====== Raw data ======
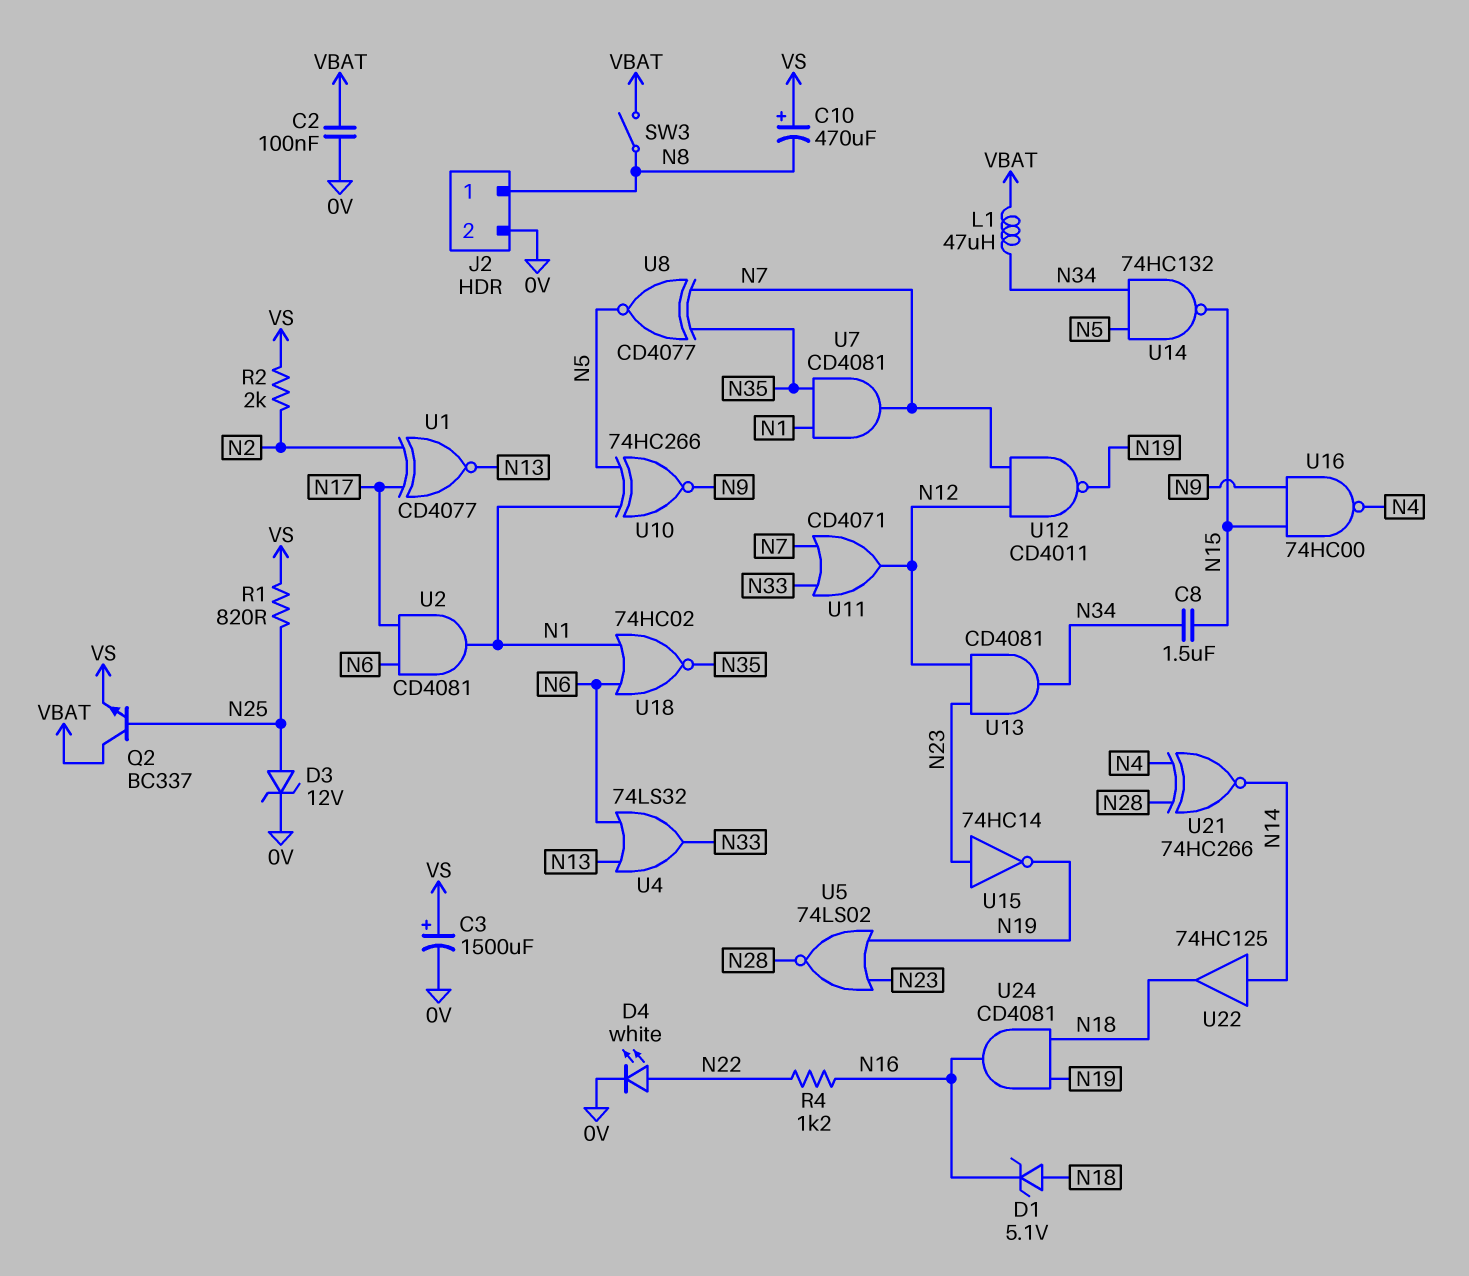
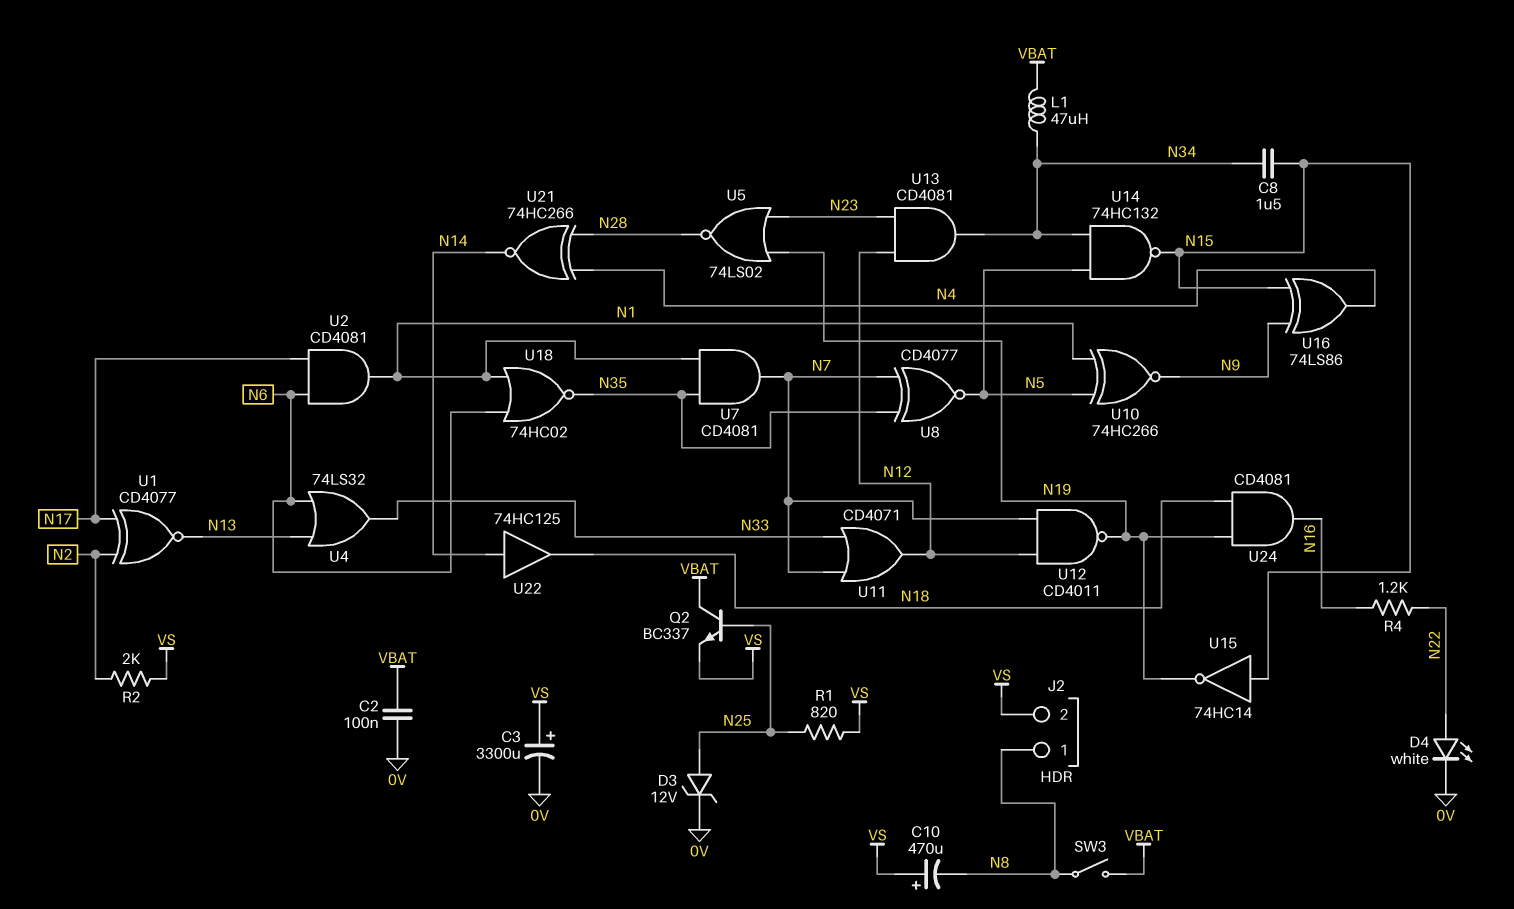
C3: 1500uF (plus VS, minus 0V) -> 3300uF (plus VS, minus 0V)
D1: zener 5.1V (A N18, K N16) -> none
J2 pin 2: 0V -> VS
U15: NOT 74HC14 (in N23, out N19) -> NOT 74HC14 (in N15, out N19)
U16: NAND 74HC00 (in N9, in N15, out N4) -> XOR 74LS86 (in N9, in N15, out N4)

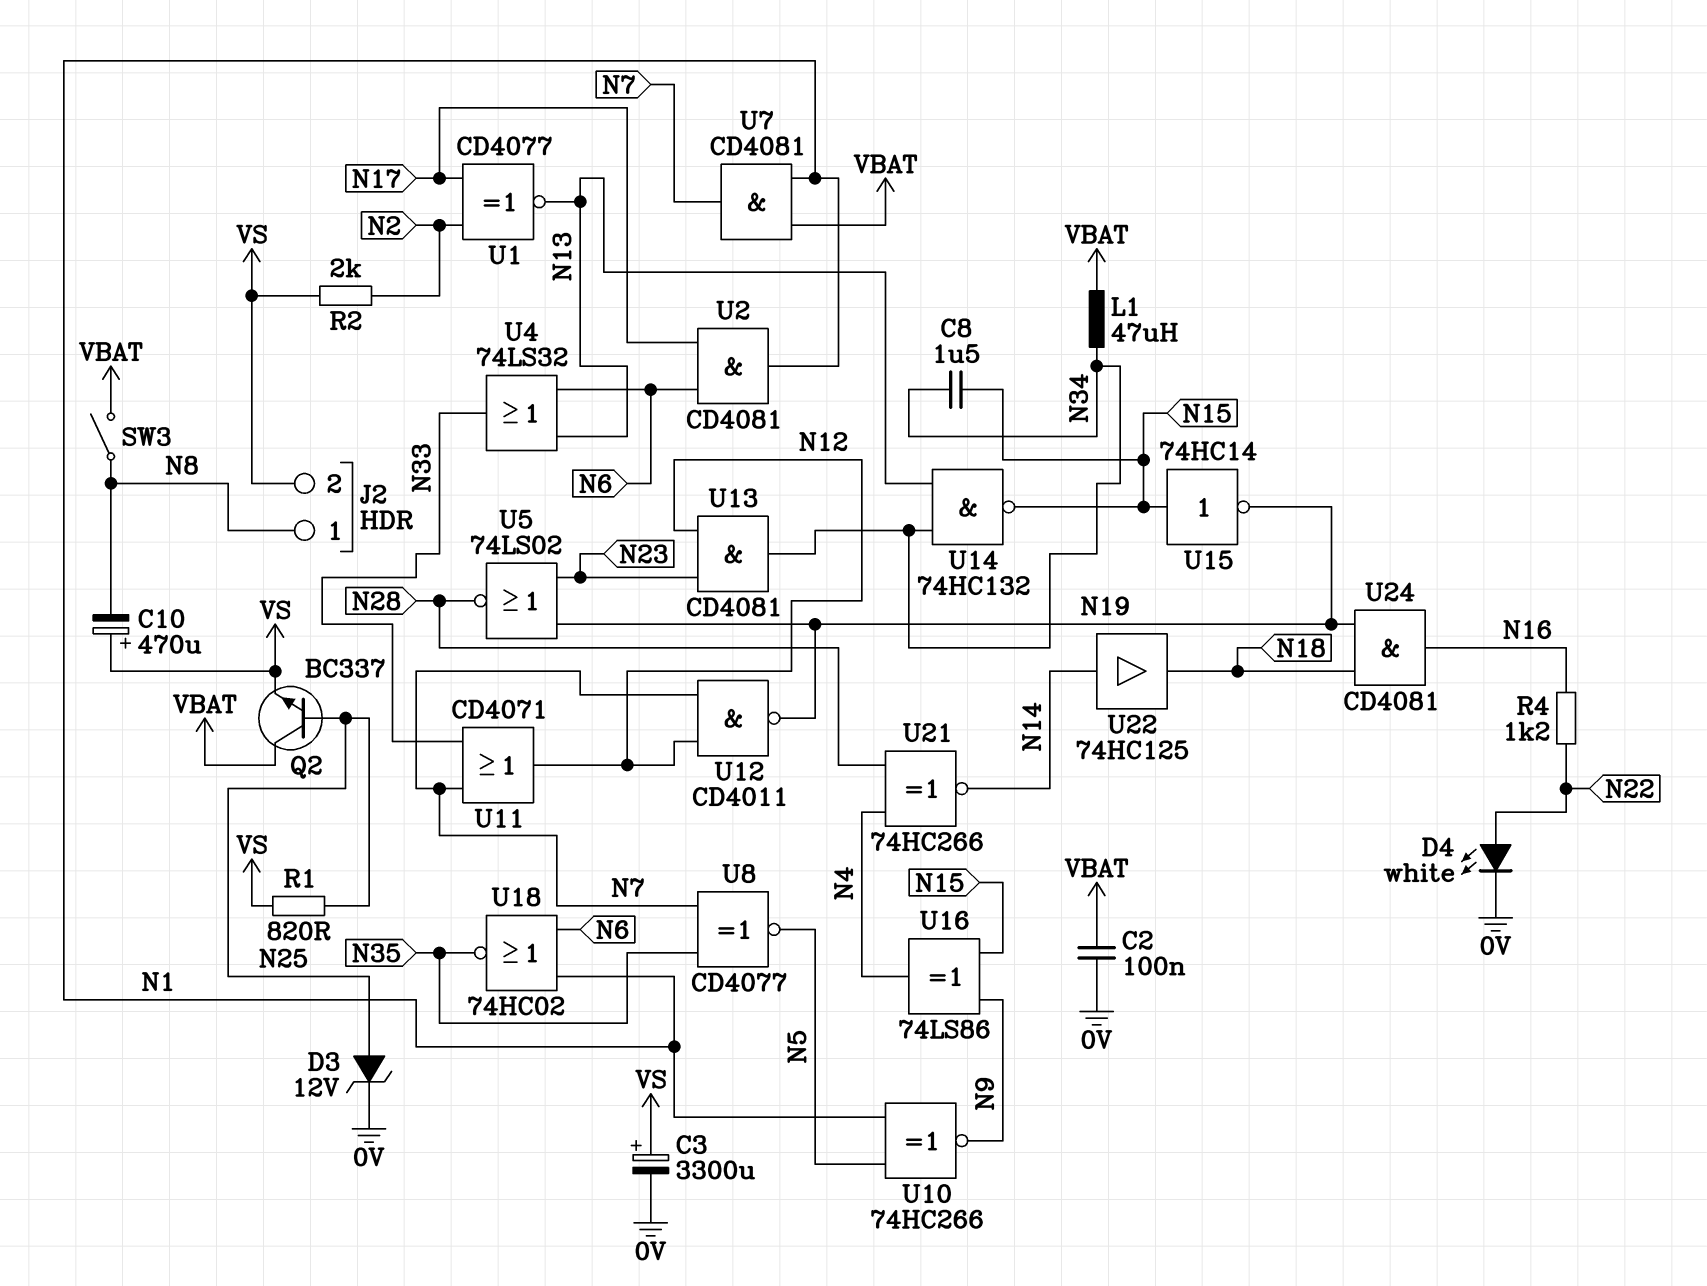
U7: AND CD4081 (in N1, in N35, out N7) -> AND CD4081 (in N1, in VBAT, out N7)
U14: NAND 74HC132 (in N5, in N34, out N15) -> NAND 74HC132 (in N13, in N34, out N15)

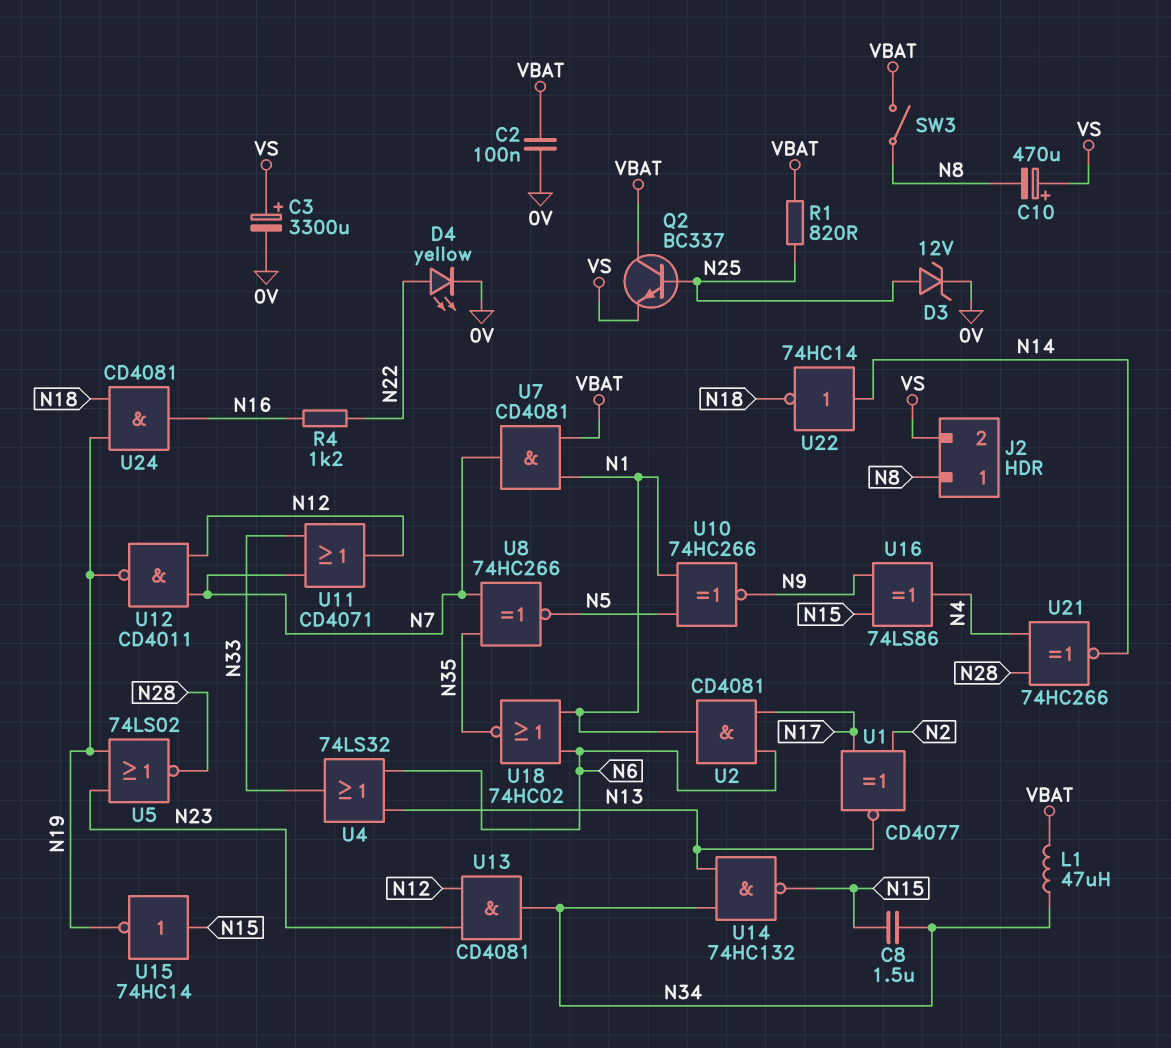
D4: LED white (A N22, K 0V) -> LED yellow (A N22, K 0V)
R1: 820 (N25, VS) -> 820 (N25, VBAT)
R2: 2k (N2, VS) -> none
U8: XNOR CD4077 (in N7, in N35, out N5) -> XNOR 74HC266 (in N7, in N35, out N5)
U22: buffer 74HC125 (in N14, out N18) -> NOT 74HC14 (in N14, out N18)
======
====== Raw data ======
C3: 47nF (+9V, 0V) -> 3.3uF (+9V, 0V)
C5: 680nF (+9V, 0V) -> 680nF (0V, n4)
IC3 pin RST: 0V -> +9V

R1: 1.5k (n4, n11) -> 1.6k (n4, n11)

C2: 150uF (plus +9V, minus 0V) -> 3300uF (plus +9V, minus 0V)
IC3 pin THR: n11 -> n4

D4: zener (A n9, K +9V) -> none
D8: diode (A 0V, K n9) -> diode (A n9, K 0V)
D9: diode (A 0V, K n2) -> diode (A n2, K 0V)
======
Task goal: Pictures excluded, transcribe the listing above exactly from the line with "C3: 1500uF (plus" through the line with "D4: LED white", and no further.

Result of the task:
C3: 1500uF (plus VS, minus 0V) -> 3300uF (plus VS, minus 0V)
D1: zener 5.1V (A N18, K N16) -> none
J2 pin 2: 0V -> VS
U15: NOT 74HC14 (in N23, out N19) -> NOT 74HC14 (in N15, out N19)
U16: NAND 74HC00 (in N9, in N15, out N4) -> XOR 74LS86 (in N9, in N15, out N4)

U7: AND CD4081 (in N1, in N35, out N7) -> AND CD4081 (in N1, in VBAT, out N7)
U14: NAND 74HC132 (in N5, in N34, out N15) -> NAND 74HC132 (in N13, in N34, out N15)

D4: LED white (A N22, K 0V) -> LED yellow (A N22, K 0V)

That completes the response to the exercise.